» **Directions**
Return only how many lines in the data include the string "VLOAD".

(Items from a dataset)
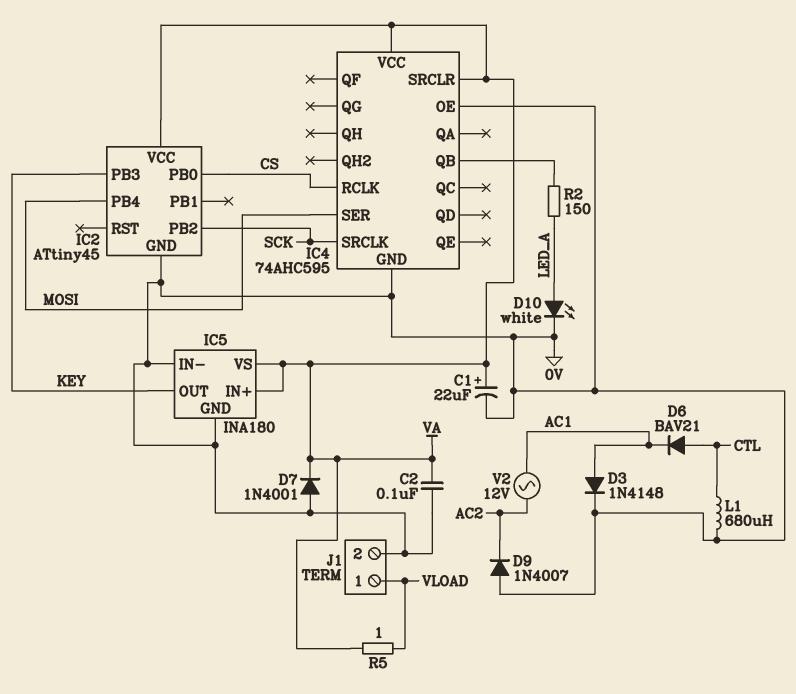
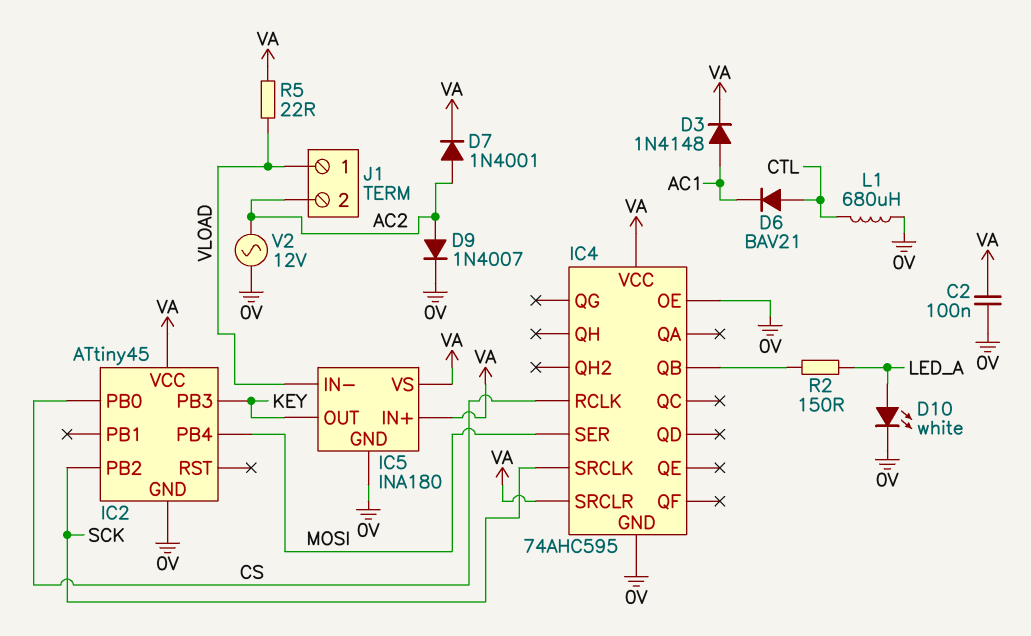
C1: 22uF (plus VA, minus 0V) -> none
D3: diode 1N4148 (A AC1, K 0V) -> diode 1N4148 (A AC1, K VA)
D7: diode 1N4001 (A 0V, K VA) -> diode 1N4001 (A AC2, K VA)
D9: diode 1N4007 (A 0V, K AC2) -> diode 1N4007 (A AC2, K 0V)
IC5 pin IN-: 0V -> VLOAD
J1 pin 2: 0V -> AC2
R5: 1 (VA, VLOAD) -> 22 (VA, VLOAD)
V2: AC 12V (AC1, AC2) -> AC 12V (0V, AC2)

» **Reply**
2